_THE PROBLEM:_ From the entries below, please gather each line containing the string "pink".
================================
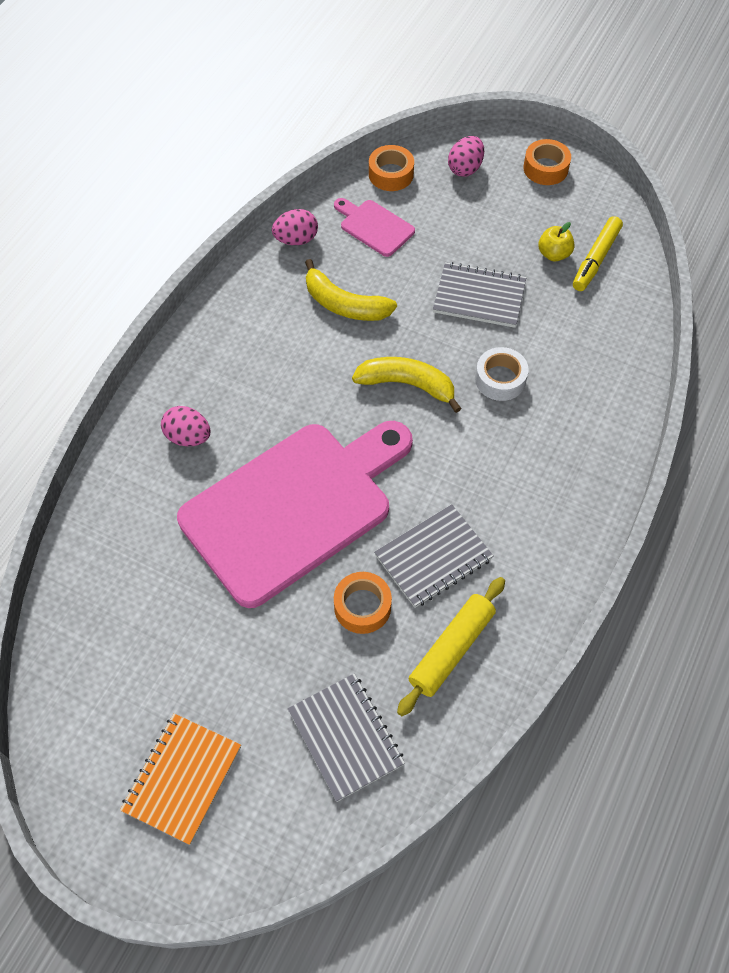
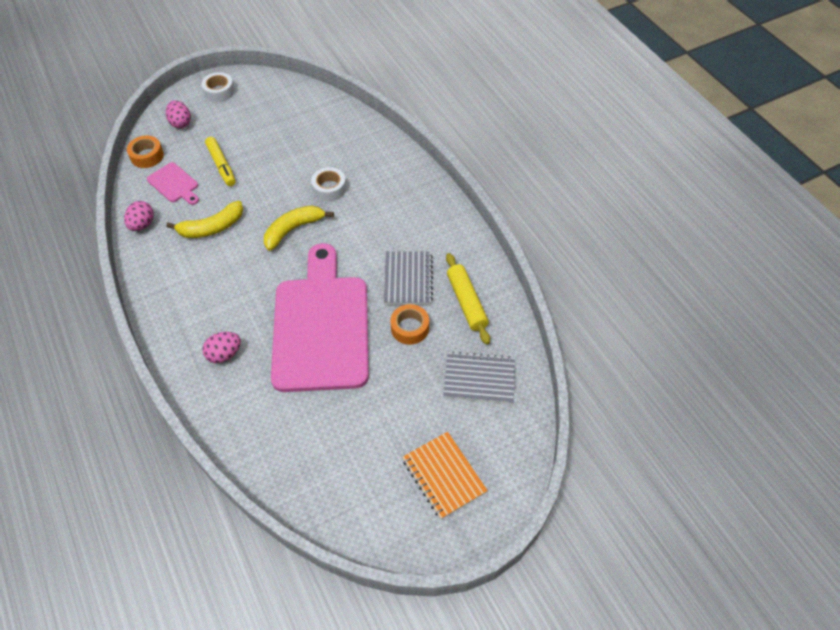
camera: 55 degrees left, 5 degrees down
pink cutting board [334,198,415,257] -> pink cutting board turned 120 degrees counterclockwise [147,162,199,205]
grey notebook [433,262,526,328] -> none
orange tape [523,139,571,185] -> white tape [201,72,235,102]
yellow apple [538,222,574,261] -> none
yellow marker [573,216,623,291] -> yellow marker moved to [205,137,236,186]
================================
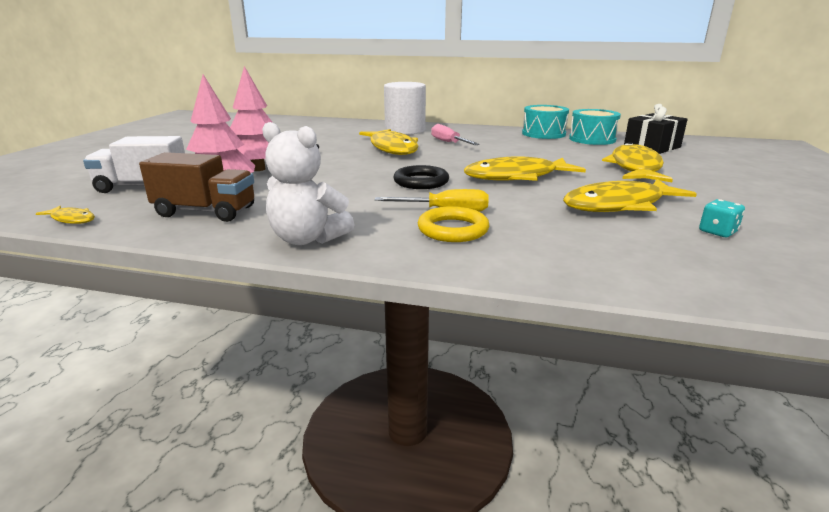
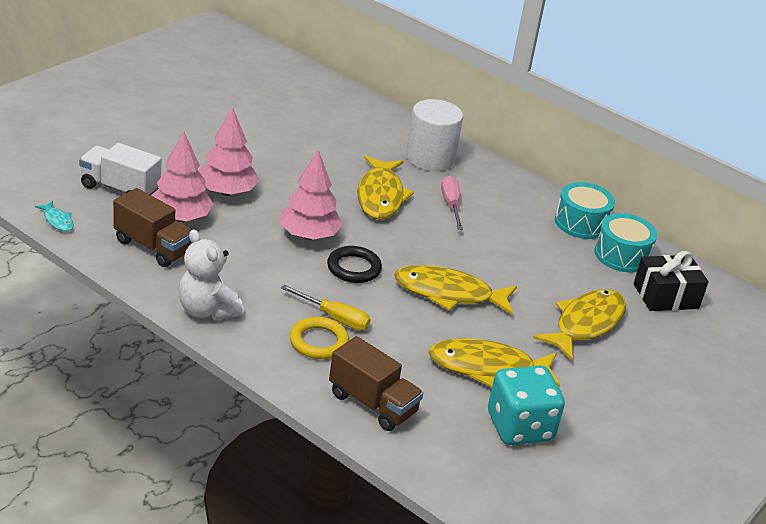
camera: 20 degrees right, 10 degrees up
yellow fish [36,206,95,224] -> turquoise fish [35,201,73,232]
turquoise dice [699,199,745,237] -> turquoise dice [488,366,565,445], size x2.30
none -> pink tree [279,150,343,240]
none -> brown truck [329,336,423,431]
================================
_EXERCISE RESULT:_
pink cutting board [334,198,415,257] -> pink cutting board turned 120 degrees counterclockwise [147,162,199,205]
none -> pink tree [279,150,343,240]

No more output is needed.